Required task:
Pull out every line of the listing that contains the string "sourdine". Matching is case-sensitive.

[Stored entries]
— START —

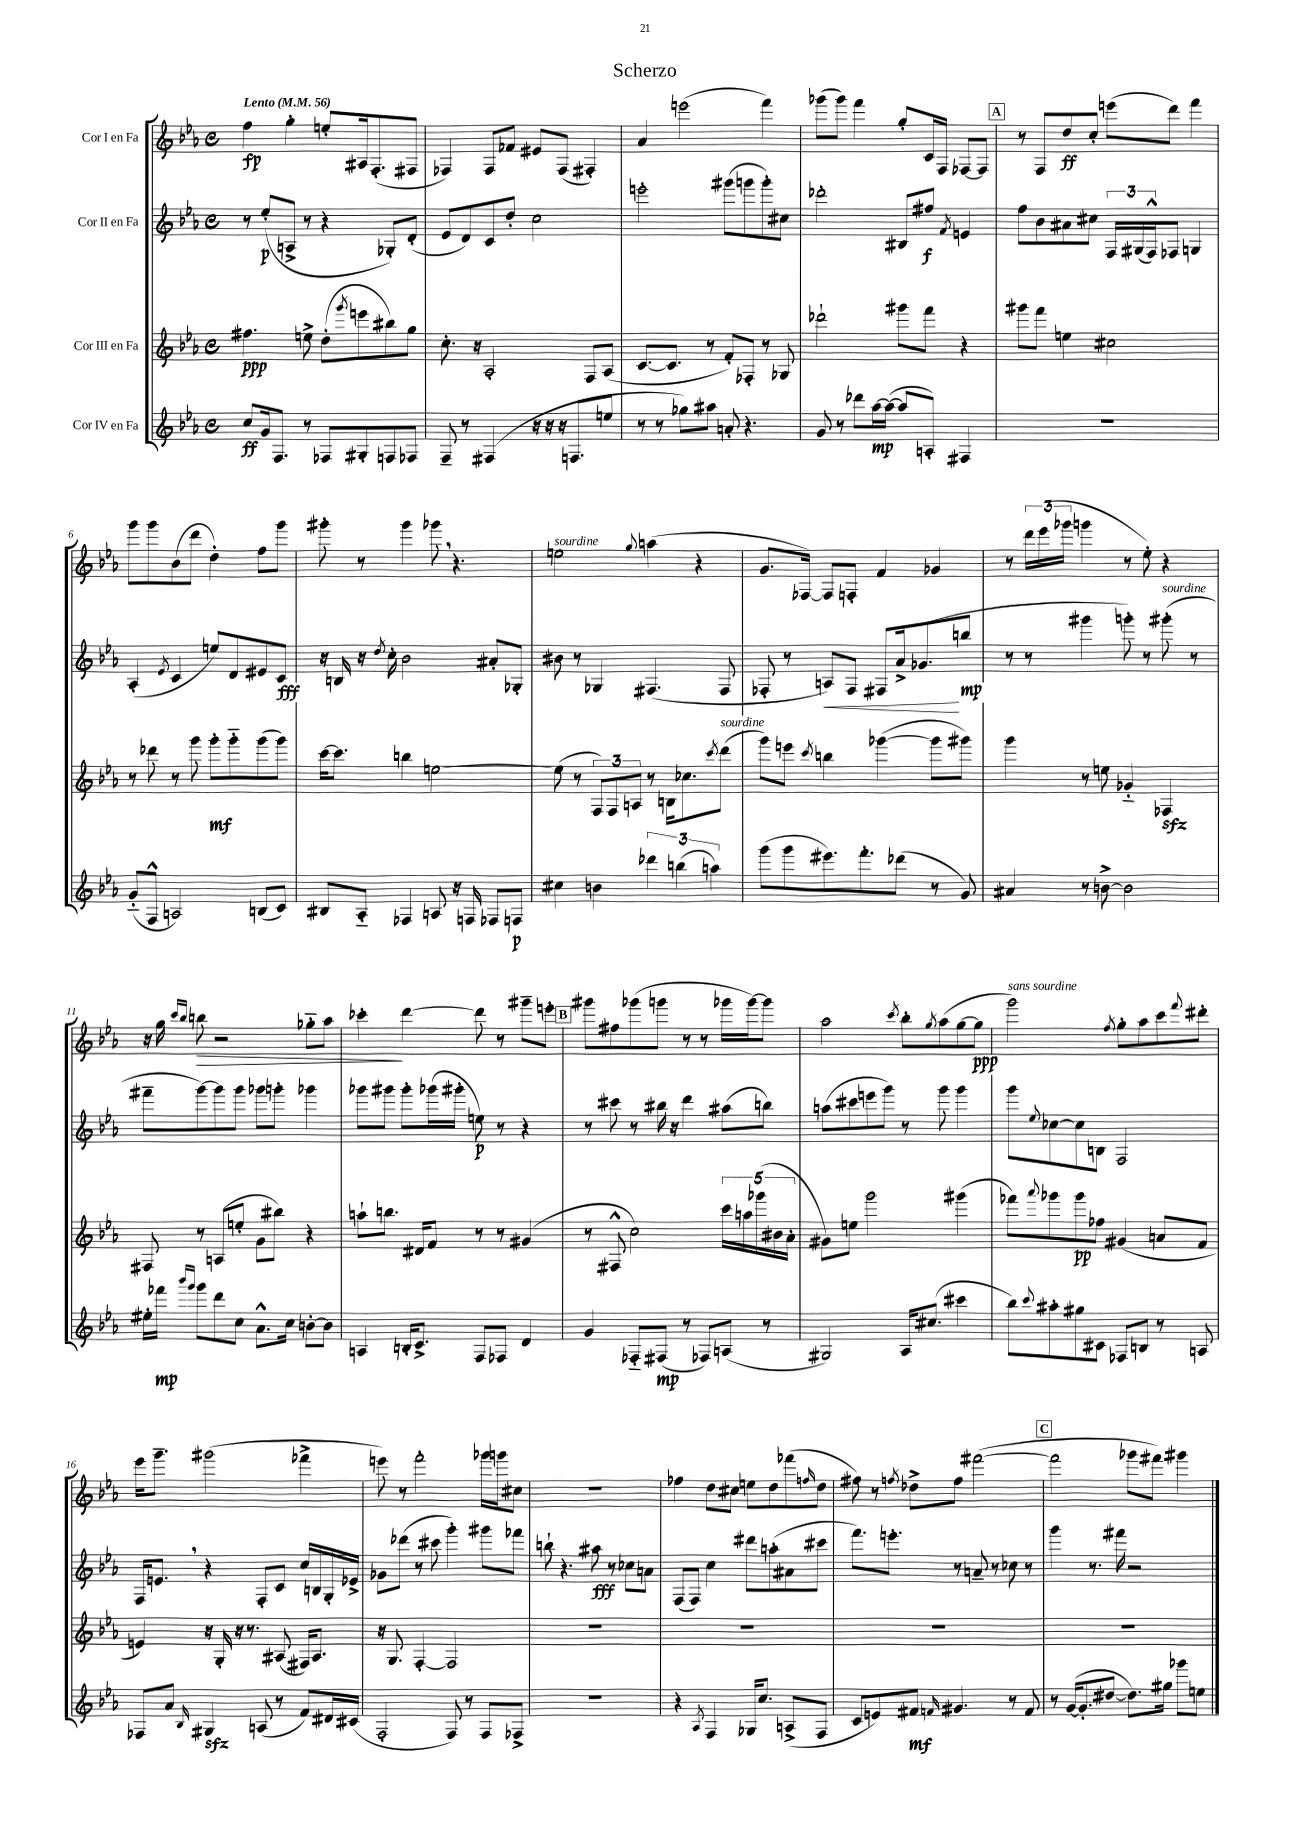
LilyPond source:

\header { title = "Scherzo" }
<<
\new StaffGroup <<
\new Staff = "s0" \with { instrumentName = "Cor I en Fa" } {
    \clef treble \key ees \major \defaultTimeSignature \time 4/4 \tempo "Lento" 4 = 56
    f''4\fp g''4-. e''8-. ais16 f8.-.( fis8 |
    fes4) fes8 fes'8 eis'8 fes8( fis4-.) |
    aes'4 e'''2( f'''4) |
    ges'''8( ges'''8) f'''4 g''8-. c'16 f16 fes8~ fes8 |
    \mark \markup { \box "A" } r8 f8 d''8\ff c''8-. e'''8( d'''8) f'''4 |
    g'''8 g'''8 bes'8( d'''8 d''4-.) f''8 g'''8 |
    gis'''8-. r8 gis'''4 ges'''8 \breathe r4. |
    e''2^\markup { \italic "sourdine" } \appoggiatura { g''8 } a''4( r4 |
    g'8. fes16~) fes8 f8-. f'4 ges'4 |
    r8 \tuplet 3/2 { d'''16 ees'''16( ges'''16 } g'''4 r8 ees''8-.) r4 |
    r16 g''16 \grace { c'''16 bes''16 } b''8\> r2 ges''8-_ aes''8 |
    ces'''4-.\! d'''4~ d'''8 r8 gis'''8-- e'''8-. |
    \mark \markup { \box "B" } gis'''8 fis''8 ges'''8( g'''8 r8 r8 ges'''16 ges'''16~) ges'''8 |
    aes''2 \acciaccatura { c'''8 } bes''8-. \acciaccatura { g''8 } aes''8( g''8~ g''8\ppp |
    g'''2^\markup { \italic "sans sourdine" }) \acciaccatura { f''8 } g''8-. aes''8 c'''8 \appoggiatura { f'''8 } dis'''8-. |
    ees'''16 g'''8.-- gis'''2( fes'''4-> |
    e'''8) r8 f'''2-. ges'''16 g'''16 cis''8 |
    R1 |
    fes''4 d''8 cis''8 e''8 d''8 fes'''8( \grace { f''16 } d''8 |
    fis''8) r8 \acciaccatura { f''8 } des''8-> f''8 fis'''2~( |
    \mark \markup { \box "C" } fis'''2 ges'''8 fis'''8) gis'''4 \bar "|." |
}
\new Staff = "s1" \with { instrumentName = "Cor II en Fa" } {
    \clef treble \key ees \major \defaultTimeSignature \time 4/4
    r8 ees''8-.\p( a8-> r8 r4 ges8-.) d'8-.( |
    ees'8 d'8) c'8 d''8-. c''2 |
    e'''2-. gis'''8( g'''8 g'''8-.) cis''8 |
    des'''2-. bis8 fis''8\f \acciaccatura { f'8 } e'4 |
    \mark \markup { \box "A" } f''8 bes'8 ais'8 cis''8 \tuplet 3/2 { f16 gis16( f16-^) } fes8 g4 |
    aes4-.( \acciaccatura { ees'8 } c'4 e''8) d'8 eis'8 c'8\fff |
    r16 b16 r16 \acciaccatura { d''8 } c''16-. bes'2 ais'8-. ges8-. |
    bis'8 r8 ges4 fis4.( fis8 |
    fes8-. r8 a8\<) fes8 fis8 aes'16-> ges'8.\!( b''8\mp |
    r8 r8 gis'''4 g'''8-.) r8 gis'''8-.^\markup { \italic "sourdine" }( r8 |
    fis'''8-- g'''8~) g'''8 g'''8 ges'''8 g'''8-. ges'''4 |
    ges'''8 gis'''8 gis'''8-. ges'''16( gis'''16-. e''8\p) r8 r4 |
    \mark \markup { \box "B" } r8 cis'''8 r8 bis''16 r16 d'''4 ais''8( b''8) |
    a''8( cis'''8 e'''8 g'''8) r8 g'''8 g'''4 |
    g'''8 \appoggiatura { ees''8 } ces''8~ ces''8 b8 f2 |
    f16 e'8. \breathe r4 f8-. c'8 c''16 b16 g16-. ees'16-> |
    ges'8 des'''8( r8 cis'''8 g'''4-.) gis'''8 fes'''8 |
    b''8-! r4. ais''8\fff r8 ces''8 a'8 |
    f8( f8) c''4 dis'''8 a''8-.( ais'8 cis'''8 |
    f'''8.) e'''8.-. r8 a'8-- r8 ces''8 r8 |
    \mark \markup { \box "C" } g'''4 r8. fis'''16 r2 \bar "|." |
}
\new Staff = "s2" \with { instrumentName = "Cor III en Fa" } {
    \clef treble \key ees \major \defaultTimeSignature \time 4/4
    fis''4.\ppp e''8-> d''8-.( \acciaccatura { g'''8 } e'''8 bis''8) g''8 |
    c''8.-. r16 aes2-. f8 aes8( |
    c'8.~ c'8. r8 f'8-.) fes8-. r8 ges8 |
    des'''2-! gis'''8 f'''8 r4 |
    \mark \markup { \box "A" } gis'''8 f'''8 e''4 cis''2 |
    r8 des'''8 r8 g'''8 g'''8-.\mf g'''8-_ g'''8( g'''8) |
    c'''16~ c'''8. b''4 e''2~ |
    e''8( r8 \tuplet 3/2 { f8) f8 a8 } r8 b16 ces''8. \acciaccatura { c'''8 } d'''8^\markup { \italic "sourdine" }( |
    g'''8) e'''8 \acciaccatura { c'''8 } b''4 ges'''4~( ges'''8 gis'''8) |
    g'''4 r8 e''8 ges'4-_ fes4\sfz |
    fis8 r8 a8( e''8-. g'8 bis''8) r4 |
    a''8-! b''8. dis'16 f'8 r8 r8 gis'4( |
    \mark \markup { \box "B" } r8 fis8-^ c''2) \tuplet 5/4 { c'''16 a''16 ges'''16( bis'16 aes'16-. } |
    gis'8) e''8 g'''2 gis'''4( |
    fes'''8) \appoggiatura { aes'''8 } ges'''8 ges'''8\pp fes''8 gis'4( a'8 f'8 |
    e'4) r16 g16-. r16 r8. ais8( fis16) ais8. |
    r16 g8. f4~-. f2 |
    R1 |
    R1 |
    R1 |
    \mark \markup { \box "C" } R1 \bar "|." |
}
\new Staff = "s3" \with { instrumentName = "Cor IV en Fa" } {
    \clef treble \key ees \major \defaultTimeSignature \time 4/4
    c''8\ff g'16 f8. r8 fes8 gis8-. f8 fes8 |
    f8-- r8 fis4( r16 r16 r16 f8. e''8 |
    r8 r8 ges''8) ais''8 a'8-. r4. |
    g'8 r8 des'''8 aes''16~\mp aes''16~( aes''8 a8-.) fis4 |
    \mark \markup { \box "A" } R1 |
    g'8-_( f8-^ a2) b8( c'8) |
    bis8 aes8-_ fes4 a8 r16 f16 fes8 f8\p |
    cis''4 b'4 \tuplet 3/2 { des'''4 b''4( a''4) } |
    g'''8( g'''8 eis'''8.) f'''8.-. des'''8( r8 g'8) |
    ais'4 r8 b'8~-> b'2 |
    eis''16-. fes'''16\mp \grace { bes'''16 g'''16 } g'''8 d'''8 c''8 aes'8.-^ c''16 b'8~-. b'8 |
    a4 b16-. c'8.-> f8 fes8 d'4 |
    \mark \markup { \box "B" } g'4 fes8-_ fis8\mp( r8 fes8) a8( r8 |
    gis2) aes16 cis''8.( cis'''4 |
    bes''8) \appoggiatura { c'''8 } ais''8-. gis''8 cis'8 fes8 b8 r8 a8 |
    fes8 aes'8 \grace { bes16 } gis4\sfz a8( r8 f'8) dis'16 cis'16( |
    f2-. f8) r8 f8 fes8-> |
    R1 |
    r4 \acciaccatura { aes8 } f4 ges16 c''8. a8->( f8 |
    c'8 e'8) fis'8\mf \grace { f'16 } gis'4. r8 f'8 |
    \mark \markup { \box "C" } r8 g'16~( g'8.-. dis''8~ dis''8.) gis''16 ges'''8 e''8 \bar "|." |
}
>>
>>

— END —

Full answer:
    e''2^\markup { \italic "sourdine" } \appoggiatura { g''8 } a''4( r4 |
    g'''2^\markup { \italic "sans sourdine" }) \acciaccatura { f''8 } g''8-. aes''8 c'''8 \appoggiatura { f'''8 } dis'''8-. |
    r8 r8 gis'''4 g'''8-.) r8 gis'''8-.^\markup { \italic "sourdine" }( r8 |
    e''8( r8 \tuplet 3/2 { f8) f8 a8 } r8 b16 ces''8. \acciaccatura { c'''8 } d'''8^\markup { \italic "sourdine" }( |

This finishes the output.